*Required work:*
What appears from the first line of the data below through the line containing "camera: 15 degrees right, 10 degrees down", both included, should be copied exactly, and nothing else.

[Before-and-after object listings]
- - -

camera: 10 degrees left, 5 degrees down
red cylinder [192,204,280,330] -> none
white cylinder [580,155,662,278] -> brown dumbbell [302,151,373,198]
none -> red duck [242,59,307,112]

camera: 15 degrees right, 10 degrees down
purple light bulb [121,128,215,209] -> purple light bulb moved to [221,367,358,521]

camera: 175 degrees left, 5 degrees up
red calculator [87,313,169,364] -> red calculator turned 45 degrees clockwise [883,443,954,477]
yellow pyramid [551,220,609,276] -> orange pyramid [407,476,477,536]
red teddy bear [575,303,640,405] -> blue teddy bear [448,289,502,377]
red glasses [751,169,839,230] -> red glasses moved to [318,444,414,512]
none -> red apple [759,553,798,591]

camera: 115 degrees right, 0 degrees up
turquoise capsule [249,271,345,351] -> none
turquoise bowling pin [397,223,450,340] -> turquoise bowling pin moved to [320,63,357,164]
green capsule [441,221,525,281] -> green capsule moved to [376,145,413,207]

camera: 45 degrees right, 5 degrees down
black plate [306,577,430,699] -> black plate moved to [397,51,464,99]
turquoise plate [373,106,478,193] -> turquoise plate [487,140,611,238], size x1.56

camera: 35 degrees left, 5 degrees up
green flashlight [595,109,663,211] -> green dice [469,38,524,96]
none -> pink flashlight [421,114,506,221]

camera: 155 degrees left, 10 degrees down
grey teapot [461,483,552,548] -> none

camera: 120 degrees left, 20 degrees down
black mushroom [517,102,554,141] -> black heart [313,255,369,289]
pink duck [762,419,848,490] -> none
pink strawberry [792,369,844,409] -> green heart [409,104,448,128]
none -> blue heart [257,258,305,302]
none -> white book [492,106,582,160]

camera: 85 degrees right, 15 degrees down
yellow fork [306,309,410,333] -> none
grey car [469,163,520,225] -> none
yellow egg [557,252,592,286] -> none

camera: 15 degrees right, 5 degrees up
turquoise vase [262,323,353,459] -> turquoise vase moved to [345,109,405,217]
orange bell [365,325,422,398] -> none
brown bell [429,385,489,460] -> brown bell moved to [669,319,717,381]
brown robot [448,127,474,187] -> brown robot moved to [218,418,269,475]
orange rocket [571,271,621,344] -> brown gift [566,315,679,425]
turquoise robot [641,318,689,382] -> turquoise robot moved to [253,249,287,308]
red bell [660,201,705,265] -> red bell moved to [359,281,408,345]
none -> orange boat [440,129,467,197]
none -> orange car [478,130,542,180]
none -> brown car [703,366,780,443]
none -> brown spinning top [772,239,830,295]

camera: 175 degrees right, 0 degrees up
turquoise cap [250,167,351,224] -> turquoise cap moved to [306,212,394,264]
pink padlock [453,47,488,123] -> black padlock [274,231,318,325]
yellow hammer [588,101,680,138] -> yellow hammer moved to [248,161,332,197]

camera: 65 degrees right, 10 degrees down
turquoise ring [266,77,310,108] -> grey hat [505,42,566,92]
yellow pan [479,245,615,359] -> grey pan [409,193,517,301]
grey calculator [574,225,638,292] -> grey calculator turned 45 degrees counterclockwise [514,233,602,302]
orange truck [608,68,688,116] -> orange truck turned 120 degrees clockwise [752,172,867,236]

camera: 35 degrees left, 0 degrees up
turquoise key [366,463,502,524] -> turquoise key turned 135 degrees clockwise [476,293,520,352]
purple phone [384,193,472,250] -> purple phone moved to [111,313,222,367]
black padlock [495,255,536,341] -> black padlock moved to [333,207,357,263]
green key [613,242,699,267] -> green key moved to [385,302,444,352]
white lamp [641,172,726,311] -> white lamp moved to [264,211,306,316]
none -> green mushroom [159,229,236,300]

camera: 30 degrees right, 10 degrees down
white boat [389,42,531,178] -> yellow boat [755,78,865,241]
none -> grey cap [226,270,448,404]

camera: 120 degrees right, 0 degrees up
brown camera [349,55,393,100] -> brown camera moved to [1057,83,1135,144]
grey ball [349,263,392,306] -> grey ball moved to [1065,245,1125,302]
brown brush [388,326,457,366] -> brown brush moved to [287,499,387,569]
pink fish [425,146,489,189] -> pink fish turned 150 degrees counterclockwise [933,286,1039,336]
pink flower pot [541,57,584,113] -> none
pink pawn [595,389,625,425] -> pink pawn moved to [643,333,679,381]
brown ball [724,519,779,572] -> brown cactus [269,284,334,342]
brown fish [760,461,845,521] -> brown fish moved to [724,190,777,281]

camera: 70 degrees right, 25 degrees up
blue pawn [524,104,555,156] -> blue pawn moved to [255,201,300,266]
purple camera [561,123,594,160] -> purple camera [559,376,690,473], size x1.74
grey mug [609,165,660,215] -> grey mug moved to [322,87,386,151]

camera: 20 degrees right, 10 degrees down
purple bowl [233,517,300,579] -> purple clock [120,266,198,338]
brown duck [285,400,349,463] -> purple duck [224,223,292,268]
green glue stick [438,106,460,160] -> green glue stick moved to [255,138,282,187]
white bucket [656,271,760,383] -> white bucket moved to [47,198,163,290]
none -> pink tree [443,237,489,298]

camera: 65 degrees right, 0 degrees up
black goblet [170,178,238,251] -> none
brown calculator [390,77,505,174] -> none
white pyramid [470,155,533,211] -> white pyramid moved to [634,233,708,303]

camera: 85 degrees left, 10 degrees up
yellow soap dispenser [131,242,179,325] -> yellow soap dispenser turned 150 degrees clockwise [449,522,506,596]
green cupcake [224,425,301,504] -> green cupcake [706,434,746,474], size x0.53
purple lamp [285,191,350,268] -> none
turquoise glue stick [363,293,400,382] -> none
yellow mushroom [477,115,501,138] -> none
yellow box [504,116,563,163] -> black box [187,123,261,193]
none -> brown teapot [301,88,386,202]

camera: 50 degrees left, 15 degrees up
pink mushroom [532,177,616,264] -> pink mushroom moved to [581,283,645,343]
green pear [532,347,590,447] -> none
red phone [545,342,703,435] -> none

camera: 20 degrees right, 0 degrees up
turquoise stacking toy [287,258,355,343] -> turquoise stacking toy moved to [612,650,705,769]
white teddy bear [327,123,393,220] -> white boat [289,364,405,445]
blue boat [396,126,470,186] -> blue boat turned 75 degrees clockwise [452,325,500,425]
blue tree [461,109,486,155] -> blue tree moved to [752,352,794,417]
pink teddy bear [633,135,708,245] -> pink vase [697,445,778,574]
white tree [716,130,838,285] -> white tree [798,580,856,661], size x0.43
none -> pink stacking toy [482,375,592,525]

- - -

*Solution:*
camera: 10 degrees left, 5 degrees down
red cylinder [192,204,280,330] -> none
white cylinder [580,155,662,278] -> brown dumbbell [302,151,373,198]
none -> red duck [242,59,307,112]

camera: 15 degrees right, 10 degrees down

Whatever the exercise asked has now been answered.